**** Supplied records ****

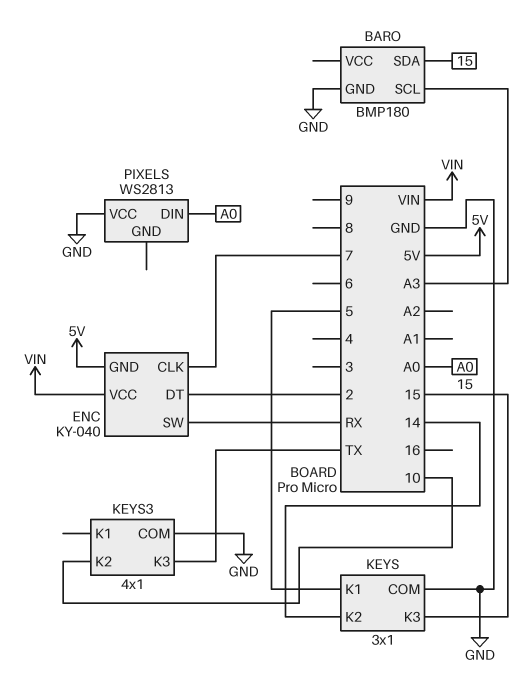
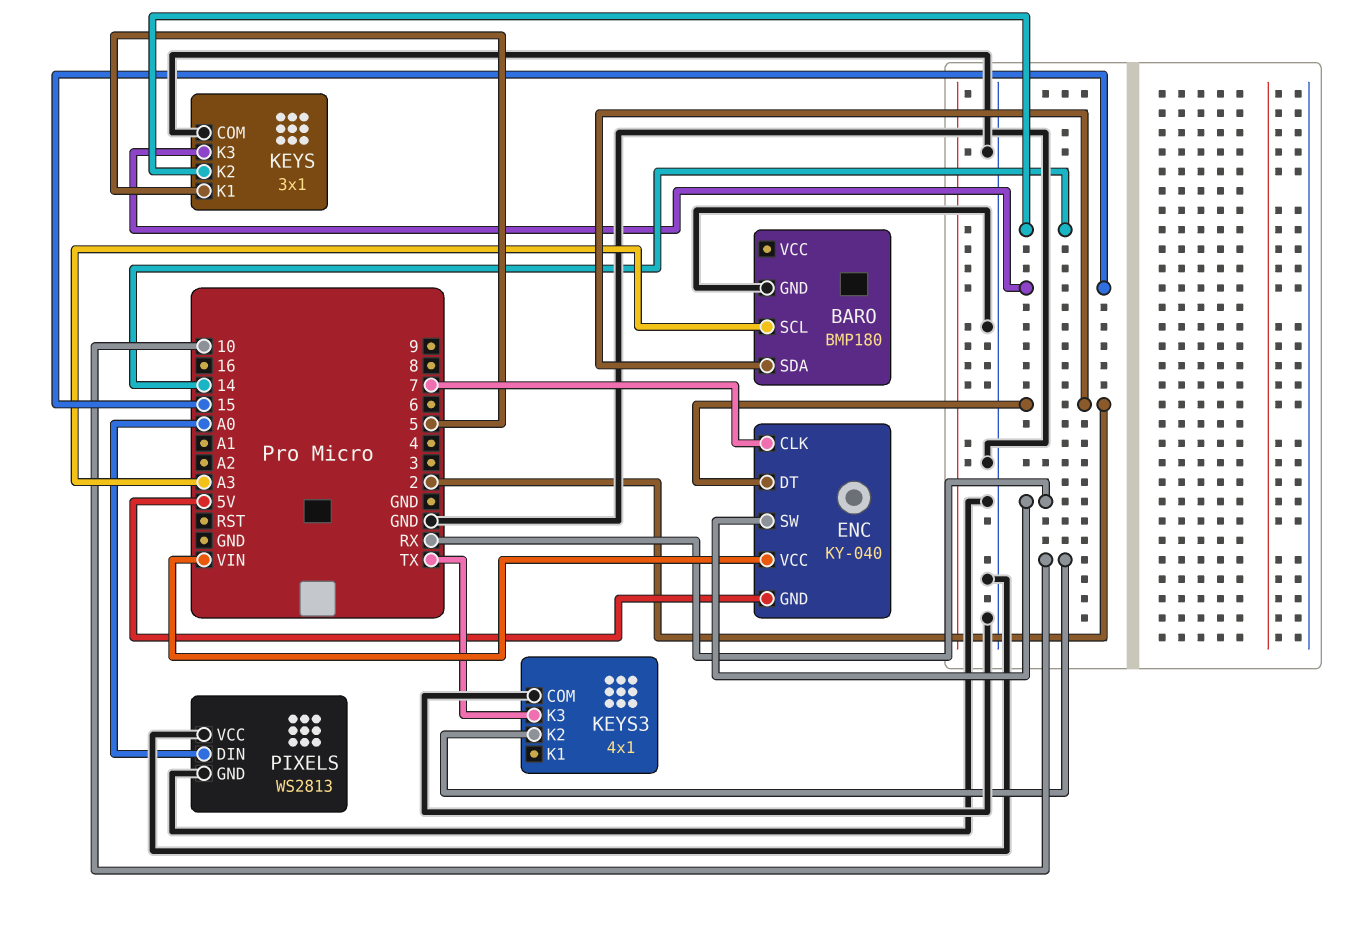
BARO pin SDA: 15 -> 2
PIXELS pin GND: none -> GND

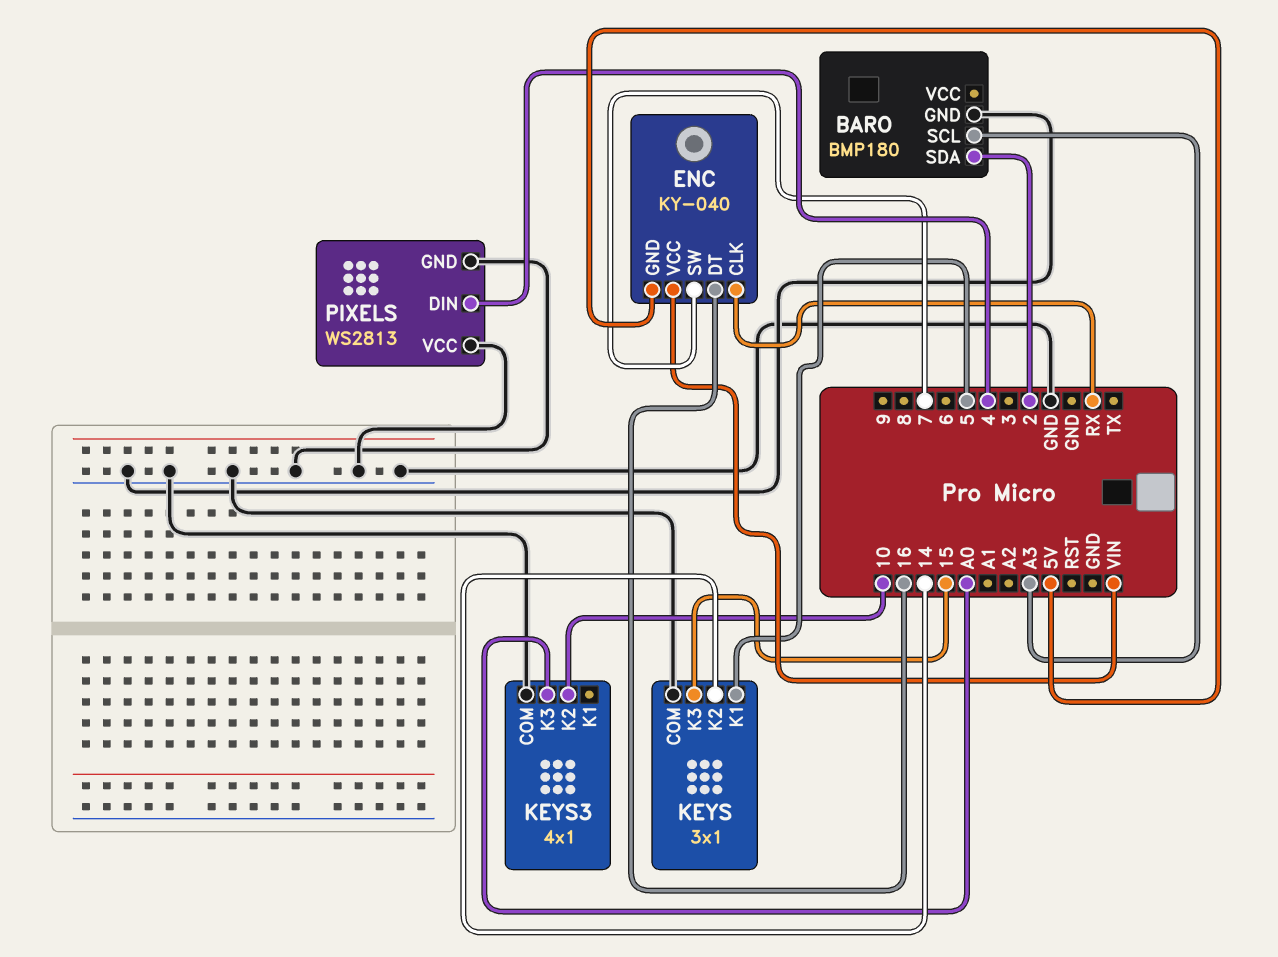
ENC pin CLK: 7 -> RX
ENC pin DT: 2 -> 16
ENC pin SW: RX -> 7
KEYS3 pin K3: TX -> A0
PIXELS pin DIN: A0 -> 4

****
**** Supplied records ****

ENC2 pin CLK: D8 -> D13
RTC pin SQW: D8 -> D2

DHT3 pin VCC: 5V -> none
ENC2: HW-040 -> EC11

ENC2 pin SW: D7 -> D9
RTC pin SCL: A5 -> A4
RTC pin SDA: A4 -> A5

****

> **What needs to be done**: Show each line of the material holding "none".

> **Answer space**:
PIXELS pin GND: none -> GND
DHT3 pin VCC: 5V -> none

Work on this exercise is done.